WORK ORDER | Would you please return every line from the listing that contains the word "hammer"?
Top of DATA RECORDS
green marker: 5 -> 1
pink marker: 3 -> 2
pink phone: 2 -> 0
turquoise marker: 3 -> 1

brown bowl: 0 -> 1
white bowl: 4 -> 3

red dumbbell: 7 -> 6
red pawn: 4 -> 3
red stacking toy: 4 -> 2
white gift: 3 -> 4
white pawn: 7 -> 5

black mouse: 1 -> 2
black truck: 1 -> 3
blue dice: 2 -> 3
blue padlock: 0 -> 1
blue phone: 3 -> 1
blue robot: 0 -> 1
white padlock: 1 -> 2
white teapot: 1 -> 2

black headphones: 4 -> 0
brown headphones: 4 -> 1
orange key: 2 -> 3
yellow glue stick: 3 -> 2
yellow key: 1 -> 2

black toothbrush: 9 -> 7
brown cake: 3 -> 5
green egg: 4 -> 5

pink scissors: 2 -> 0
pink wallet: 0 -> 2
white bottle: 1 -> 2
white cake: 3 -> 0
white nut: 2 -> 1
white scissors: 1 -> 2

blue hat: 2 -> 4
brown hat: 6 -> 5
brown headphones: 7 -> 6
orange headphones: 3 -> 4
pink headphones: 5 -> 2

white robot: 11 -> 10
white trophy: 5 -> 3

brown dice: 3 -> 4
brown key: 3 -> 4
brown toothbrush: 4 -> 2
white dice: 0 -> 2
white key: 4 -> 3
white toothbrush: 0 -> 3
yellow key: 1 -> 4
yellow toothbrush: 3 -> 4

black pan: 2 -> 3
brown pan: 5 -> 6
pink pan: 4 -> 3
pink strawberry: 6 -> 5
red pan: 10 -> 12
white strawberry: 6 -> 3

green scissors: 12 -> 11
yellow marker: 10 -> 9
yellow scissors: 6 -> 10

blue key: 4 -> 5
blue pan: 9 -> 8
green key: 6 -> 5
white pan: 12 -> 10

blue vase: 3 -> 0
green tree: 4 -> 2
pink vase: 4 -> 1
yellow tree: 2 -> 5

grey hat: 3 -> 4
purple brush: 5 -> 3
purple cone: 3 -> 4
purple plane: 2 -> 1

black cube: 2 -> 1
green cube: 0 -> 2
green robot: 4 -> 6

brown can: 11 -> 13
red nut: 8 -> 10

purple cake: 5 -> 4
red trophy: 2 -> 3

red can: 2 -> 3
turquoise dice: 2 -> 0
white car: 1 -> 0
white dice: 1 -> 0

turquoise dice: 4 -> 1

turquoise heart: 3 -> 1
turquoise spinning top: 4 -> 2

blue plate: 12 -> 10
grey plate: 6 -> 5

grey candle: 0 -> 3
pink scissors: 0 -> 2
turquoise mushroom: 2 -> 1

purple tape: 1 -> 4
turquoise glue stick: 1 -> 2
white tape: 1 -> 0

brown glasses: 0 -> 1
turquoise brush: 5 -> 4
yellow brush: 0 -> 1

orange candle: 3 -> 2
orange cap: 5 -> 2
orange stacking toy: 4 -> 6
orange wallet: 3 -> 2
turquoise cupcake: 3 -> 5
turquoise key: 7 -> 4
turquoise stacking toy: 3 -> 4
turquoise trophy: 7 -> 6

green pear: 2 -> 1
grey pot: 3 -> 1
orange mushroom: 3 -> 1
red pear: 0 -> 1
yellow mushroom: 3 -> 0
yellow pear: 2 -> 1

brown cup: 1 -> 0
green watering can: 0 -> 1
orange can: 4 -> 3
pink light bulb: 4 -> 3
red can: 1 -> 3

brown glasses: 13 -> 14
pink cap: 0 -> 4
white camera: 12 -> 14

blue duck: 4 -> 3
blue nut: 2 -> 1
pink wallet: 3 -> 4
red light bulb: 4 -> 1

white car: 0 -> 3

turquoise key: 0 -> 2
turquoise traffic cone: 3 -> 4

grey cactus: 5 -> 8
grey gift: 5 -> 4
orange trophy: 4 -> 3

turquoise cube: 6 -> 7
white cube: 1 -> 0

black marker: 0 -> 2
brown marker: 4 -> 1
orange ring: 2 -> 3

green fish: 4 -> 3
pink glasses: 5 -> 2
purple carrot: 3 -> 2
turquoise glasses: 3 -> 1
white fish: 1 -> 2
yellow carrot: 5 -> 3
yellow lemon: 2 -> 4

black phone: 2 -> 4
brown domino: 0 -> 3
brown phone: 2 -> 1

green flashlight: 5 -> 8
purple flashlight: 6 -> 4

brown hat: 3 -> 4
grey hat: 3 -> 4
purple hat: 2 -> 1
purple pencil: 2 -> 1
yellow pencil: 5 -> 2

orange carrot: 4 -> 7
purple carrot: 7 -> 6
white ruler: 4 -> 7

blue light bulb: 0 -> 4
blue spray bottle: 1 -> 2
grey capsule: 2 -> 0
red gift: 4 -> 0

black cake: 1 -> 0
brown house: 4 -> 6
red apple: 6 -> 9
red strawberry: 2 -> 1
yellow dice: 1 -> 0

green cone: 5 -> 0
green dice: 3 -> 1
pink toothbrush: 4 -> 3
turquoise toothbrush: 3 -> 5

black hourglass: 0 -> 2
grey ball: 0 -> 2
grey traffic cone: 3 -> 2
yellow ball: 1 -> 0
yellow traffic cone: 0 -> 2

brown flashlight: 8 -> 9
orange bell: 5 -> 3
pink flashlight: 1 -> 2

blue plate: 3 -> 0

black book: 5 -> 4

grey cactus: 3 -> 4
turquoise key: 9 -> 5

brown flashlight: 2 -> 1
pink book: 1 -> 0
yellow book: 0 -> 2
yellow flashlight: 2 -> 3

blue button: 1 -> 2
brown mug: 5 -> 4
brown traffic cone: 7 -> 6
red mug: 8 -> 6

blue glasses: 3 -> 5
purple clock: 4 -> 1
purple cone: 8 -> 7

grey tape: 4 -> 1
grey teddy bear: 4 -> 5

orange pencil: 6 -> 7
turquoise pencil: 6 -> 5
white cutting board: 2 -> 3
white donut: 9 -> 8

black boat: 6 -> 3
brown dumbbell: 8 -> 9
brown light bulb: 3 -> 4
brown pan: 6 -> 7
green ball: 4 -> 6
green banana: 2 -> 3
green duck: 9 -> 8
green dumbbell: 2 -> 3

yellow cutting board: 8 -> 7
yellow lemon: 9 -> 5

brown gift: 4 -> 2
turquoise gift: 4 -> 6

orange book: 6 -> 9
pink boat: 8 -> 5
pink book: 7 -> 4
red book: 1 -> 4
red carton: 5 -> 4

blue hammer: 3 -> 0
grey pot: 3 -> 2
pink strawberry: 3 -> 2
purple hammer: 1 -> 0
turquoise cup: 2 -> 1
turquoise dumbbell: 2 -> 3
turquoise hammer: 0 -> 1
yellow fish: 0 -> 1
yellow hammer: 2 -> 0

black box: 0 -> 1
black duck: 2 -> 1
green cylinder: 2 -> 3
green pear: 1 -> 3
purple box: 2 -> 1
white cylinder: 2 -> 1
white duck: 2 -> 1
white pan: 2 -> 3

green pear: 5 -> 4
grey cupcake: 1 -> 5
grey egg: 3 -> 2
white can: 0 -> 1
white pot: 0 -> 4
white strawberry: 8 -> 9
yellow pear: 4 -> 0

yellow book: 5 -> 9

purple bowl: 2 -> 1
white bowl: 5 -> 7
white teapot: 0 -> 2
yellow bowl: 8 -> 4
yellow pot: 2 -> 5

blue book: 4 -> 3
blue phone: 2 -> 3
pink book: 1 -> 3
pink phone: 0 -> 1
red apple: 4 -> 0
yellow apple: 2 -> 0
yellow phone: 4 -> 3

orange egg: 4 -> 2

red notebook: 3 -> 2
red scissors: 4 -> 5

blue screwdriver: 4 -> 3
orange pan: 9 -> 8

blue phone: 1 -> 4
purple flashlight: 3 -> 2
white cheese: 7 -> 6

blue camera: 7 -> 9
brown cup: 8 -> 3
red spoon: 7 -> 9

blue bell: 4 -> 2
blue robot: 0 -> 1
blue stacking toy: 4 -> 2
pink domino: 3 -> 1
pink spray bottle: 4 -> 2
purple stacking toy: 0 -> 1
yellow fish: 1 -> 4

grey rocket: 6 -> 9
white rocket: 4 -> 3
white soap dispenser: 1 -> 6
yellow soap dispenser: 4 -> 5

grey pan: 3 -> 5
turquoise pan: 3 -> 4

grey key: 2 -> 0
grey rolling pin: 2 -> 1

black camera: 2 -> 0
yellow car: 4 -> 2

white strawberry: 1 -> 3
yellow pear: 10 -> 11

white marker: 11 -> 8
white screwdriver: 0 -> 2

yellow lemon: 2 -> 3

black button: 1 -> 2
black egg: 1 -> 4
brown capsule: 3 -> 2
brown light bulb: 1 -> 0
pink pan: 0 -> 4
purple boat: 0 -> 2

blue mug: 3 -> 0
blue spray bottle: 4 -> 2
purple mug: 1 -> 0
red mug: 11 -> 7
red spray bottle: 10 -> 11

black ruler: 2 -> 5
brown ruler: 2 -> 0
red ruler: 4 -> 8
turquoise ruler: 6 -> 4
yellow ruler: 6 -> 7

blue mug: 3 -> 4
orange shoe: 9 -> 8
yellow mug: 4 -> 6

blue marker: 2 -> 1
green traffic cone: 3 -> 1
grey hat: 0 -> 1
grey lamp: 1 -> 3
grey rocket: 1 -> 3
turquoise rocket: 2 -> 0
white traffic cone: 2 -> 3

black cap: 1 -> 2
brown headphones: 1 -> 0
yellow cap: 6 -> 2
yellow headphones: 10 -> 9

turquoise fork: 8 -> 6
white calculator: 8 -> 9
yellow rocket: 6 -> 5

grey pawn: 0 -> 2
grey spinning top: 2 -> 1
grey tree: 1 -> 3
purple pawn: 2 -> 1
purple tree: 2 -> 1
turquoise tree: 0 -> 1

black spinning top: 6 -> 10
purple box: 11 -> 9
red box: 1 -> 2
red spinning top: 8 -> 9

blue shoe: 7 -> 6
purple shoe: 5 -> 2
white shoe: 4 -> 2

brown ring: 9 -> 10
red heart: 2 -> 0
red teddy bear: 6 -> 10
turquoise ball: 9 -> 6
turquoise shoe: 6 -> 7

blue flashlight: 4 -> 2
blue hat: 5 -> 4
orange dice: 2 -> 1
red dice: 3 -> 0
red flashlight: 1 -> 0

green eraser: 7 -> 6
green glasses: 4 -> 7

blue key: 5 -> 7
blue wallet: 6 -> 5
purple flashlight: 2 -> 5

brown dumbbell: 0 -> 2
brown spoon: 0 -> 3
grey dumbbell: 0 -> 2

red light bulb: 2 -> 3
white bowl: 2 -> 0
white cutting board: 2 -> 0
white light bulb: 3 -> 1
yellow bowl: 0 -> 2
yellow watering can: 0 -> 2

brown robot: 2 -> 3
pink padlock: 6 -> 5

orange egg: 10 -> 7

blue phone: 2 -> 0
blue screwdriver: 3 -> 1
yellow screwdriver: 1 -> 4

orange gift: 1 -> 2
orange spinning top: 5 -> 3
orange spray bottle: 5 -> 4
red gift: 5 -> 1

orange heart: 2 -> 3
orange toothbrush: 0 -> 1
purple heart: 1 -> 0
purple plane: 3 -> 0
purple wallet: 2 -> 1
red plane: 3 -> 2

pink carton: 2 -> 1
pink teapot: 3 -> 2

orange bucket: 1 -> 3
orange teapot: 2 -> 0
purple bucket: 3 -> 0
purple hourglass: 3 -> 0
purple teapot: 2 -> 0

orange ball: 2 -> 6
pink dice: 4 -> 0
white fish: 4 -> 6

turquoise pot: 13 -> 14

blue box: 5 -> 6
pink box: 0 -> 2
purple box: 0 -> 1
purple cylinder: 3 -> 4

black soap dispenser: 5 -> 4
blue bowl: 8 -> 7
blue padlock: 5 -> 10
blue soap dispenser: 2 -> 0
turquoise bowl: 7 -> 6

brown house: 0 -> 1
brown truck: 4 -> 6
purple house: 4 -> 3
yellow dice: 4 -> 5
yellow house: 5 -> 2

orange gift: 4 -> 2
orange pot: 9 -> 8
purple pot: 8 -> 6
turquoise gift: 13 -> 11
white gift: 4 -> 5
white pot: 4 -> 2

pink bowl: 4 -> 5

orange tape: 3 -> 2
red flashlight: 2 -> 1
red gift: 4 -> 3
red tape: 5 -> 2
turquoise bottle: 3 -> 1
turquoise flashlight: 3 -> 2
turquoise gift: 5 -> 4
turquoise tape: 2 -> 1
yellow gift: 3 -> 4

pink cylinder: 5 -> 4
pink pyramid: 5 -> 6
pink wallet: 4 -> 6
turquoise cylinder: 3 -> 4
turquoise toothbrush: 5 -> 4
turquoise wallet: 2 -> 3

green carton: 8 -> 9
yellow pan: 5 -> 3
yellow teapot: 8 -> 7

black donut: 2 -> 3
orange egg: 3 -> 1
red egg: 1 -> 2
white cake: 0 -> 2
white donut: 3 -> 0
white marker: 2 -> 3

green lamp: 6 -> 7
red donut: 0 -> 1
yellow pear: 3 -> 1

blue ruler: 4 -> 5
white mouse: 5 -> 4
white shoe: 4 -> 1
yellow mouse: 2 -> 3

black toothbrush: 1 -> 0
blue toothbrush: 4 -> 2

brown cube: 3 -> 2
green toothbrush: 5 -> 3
Bottom of DATA RECORDS
EXERCISE ANSWER |
blue hammer: 3 -> 0
purple hammer: 1 -> 0
turquoise hammer: 0 -> 1
yellow hammer: 2 -> 0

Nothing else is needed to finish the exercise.